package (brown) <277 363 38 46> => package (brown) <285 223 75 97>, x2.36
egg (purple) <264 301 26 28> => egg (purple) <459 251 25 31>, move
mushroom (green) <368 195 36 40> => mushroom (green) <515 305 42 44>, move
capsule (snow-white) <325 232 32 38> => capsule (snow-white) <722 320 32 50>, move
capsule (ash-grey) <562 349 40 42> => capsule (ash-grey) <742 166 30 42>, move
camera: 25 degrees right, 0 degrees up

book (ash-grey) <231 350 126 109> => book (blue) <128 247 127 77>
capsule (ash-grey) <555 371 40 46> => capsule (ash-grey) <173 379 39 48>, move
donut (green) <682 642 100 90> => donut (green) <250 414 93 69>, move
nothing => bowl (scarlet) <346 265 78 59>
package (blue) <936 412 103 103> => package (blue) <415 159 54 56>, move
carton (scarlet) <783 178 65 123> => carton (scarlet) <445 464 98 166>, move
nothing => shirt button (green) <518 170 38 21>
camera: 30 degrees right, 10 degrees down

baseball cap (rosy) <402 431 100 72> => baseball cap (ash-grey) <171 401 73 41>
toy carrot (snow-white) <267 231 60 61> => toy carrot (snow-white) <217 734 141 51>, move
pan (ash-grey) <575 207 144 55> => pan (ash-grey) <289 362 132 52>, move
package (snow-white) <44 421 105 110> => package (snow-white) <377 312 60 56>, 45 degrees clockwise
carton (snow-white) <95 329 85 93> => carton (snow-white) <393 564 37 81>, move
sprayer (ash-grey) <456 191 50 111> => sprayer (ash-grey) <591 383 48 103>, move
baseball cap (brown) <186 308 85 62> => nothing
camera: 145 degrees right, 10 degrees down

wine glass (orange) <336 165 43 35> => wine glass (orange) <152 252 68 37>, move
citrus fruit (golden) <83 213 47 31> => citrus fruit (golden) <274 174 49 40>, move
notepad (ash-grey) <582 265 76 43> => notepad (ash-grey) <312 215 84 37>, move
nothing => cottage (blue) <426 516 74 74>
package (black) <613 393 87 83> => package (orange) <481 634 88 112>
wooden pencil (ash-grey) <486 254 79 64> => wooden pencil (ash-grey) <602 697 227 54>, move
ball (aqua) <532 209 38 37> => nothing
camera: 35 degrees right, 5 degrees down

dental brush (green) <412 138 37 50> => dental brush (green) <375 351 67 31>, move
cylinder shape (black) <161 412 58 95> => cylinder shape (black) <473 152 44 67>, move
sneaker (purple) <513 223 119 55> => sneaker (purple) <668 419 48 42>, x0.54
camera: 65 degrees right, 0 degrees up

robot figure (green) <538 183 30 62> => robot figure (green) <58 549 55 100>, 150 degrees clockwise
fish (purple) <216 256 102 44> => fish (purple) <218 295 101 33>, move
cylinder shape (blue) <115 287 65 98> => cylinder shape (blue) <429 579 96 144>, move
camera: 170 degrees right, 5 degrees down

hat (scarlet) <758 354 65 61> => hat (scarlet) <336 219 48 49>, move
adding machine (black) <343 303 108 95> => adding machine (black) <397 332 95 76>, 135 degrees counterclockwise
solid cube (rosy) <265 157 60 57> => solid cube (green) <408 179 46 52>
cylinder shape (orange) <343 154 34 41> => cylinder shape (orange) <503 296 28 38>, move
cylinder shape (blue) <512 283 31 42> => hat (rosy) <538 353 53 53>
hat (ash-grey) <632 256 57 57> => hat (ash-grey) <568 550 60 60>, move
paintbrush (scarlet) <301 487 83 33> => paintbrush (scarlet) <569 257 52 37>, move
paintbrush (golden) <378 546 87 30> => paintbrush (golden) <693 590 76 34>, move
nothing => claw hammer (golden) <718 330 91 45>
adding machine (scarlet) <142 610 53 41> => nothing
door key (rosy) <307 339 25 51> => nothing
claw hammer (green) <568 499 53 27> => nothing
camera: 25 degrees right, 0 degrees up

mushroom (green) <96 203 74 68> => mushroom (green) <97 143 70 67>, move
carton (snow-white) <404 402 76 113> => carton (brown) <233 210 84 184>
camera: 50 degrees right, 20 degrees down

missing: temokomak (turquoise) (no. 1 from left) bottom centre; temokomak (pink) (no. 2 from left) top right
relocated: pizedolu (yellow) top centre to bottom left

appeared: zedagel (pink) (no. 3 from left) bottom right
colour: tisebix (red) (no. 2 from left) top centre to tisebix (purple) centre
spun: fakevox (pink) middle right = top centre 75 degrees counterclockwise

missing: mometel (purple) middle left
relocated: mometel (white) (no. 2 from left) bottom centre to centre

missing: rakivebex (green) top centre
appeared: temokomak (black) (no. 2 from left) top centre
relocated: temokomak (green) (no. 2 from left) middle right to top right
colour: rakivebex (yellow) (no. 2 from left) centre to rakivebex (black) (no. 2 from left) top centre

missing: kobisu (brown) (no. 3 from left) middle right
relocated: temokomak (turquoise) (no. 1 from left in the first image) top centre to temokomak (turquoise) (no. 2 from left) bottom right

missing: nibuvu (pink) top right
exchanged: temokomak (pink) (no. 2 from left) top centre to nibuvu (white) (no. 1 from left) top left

==================================================

→ WHAT TO PRODUCE:
Leaving no line out, return the data above verbatim.

→ OUTPUT FOR THIS EXERCISE:
package (brown) <277 363 38 46> => package (brown) <285 223 75 97>, x2.36
egg (purple) <264 301 26 28> => egg (purple) <459 251 25 31>, move
mushroom (green) <368 195 36 40> => mushroom (green) <515 305 42 44>, move
capsule (snow-white) <325 232 32 38> => capsule (snow-white) <722 320 32 50>, move
capsule (ash-grey) <562 349 40 42> => capsule (ash-grey) <742 166 30 42>, move
camera: 25 degrees right, 0 degrees up

book (ash-grey) <231 350 126 109> => book (blue) <128 247 127 77>
capsule (ash-grey) <555 371 40 46> => capsule (ash-grey) <173 379 39 48>, move
donut (green) <682 642 100 90> => donut (green) <250 414 93 69>, move
nothing => bowl (scarlet) <346 265 78 59>
package (blue) <936 412 103 103> => package (blue) <415 159 54 56>, move
carton (scarlet) <783 178 65 123> => carton (scarlet) <445 464 98 166>, move
nothing => shirt button (green) <518 170 38 21>
camera: 30 degrees right, 10 degrees down

baseball cap (rosy) <402 431 100 72> => baseball cap (ash-grey) <171 401 73 41>
toy carrot (snow-white) <267 231 60 61> => toy carrot (snow-white) <217 734 141 51>, move
pan (ash-grey) <575 207 144 55> => pan (ash-grey) <289 362 132 52>, move
package (snow-white) <44 421 105 110> => package (snow-white) <377 312 60 56>, 45 degrees clockwise
carton (snow-white) <95 329 85 93> => carton (snow-white) <393 564 37 81>, move
sprayer (ash-grey) <456 191 50 111> => sprayer (ash-grey) <591 383 48 103>, move
baseball cap (brown) <186 308 85 62> => nothing
camera: 145 degrees right, 10 degrees down

wine glass (orange) <336 165 43 35> => wine glass (orange) <152 252 68 37>, move
citrus fruit (golden) <83 213 47 31> => citrus fruit (golden) <274 174 49 40>, move
notepad (ash-grey) <582 265 76 43> => notepad (ash-grey) <312 215 84 37>, move
nothing => cottage (blue) <426 516 74 74>
package (black) <613 393 87 83> => package (orange) <481 634 88 112>
wooden pencil (ash-grey) <486 254 79 64> => wooden pencil (ash-grey) <602 697 227 54>, move
ball (aqua) <532 209 38 37> => nothing
camera: 35 degrees right, 5 degrees down

dental brush (green) <412 138 37 50> => dental brush (green) <375 351 67 31>, move
cylinder shape (black) <161 412 58 95> => cylinder shape (black) <473 152 44 67>, move
sneaker (purple) <513 223 119 55> => sneaker (purple) <668 419 48 42>, x0.54
camera: 65 degrees right, 0 degrees up

robot figure (green) <538 183 30 62> => robot figure (green) <58 549 55 100>, 150 degrees clockwise
fish (purple) <216 256 102 44> => fish (purple) <218 295 101 33>, move
cylinder shape (blue) <115 287 65 98> => cylinder shape (blue) <429 579 96 144>, move
camera: 170 degrees right, 5 degrees down

hat (scarlet) <758 354 65 61> => hat (scarlet) <336 219 48 49>, move
adding machine (black) <343 303 108 95> => adding machine (black) <397 332 95 76>, 135 degrees counterclockwise
solid cube (rosy) <265 157 60 57> => solid cube (green) <408 179 46 52>
cylinder shape (orange) <343 154 34 41> => cylinder shape (orange) <503 296 28 38>, move
cylinder shape (blue) <512 283 31 42> => hat (rosy) <538 353 53 53>
hat (ash-grey) <632 256 57 57> => hat (ash-grey) <568 550 60 60>, move
paintbrush (scarlet) <301 487 83 33> => paintbrush (scarlet) <569 257 52 37>, move
paintbrush (golden) <378 546 87 30> => paintbrush (golden) <693 590 76 34>, move
nothing => claw hammer (golden) <718 330 91 45>
adding machine (scarlet) <142 610 53 41> => nothing
door key (rosy) <307 339 25 51> => nothing
claw hammer (green) <568 499 53 27> => nothing
camera: 25 degrees right, 0 degrees up

mushroom (green) <96 203 74 68> => mushroom (green) <97 143 70 67>, move
carton (snow-white) <404 402 76 113> => carton (brown) <233 210 84 184>
camera: 50 degrees right, 20 degrees down

missing: temokomak (turquoise) (no. 1 from left) bottom centre; temokomak (pink) (no. 2 from left) top right
relocated: pizedolu (yellow) top centre to bottom left

appeared: zedagel (pink) (no. 3 from left) bottom right
colour: tisebix (red) (no. 2 from left) top centre to tisebix (purple) centre
spun: fakevox (pink) middle right = top centre 75 degrees counterclockwise

missing: mometel (purple) middle left
relocated: mometel (white) (no. 2 from left) bottom centre to centre

missing: rakivebex (green) top centre
appeared: temokomak (black) (no. 2 from left) top centre
relocated: temokomak (green) (no. 2 from left) middle right to top right
colour: rakivebex (yellow) (no. 2 from left) centre to rakivebex (black) (no. 2 from left) top centre

missing: kobisu (brown) (no. 3 from left) middle right
relocated: temokomak (turquoise) (no. 1 from left in the first image) top centre to temokomak (turquoise) (no. 2 from left) bottom right

missing: nibuvu (pink) top right
exchanged: temokomak (pink) (no. 2 from left) top centre to nibuvu (white) (no. 1 from left) top left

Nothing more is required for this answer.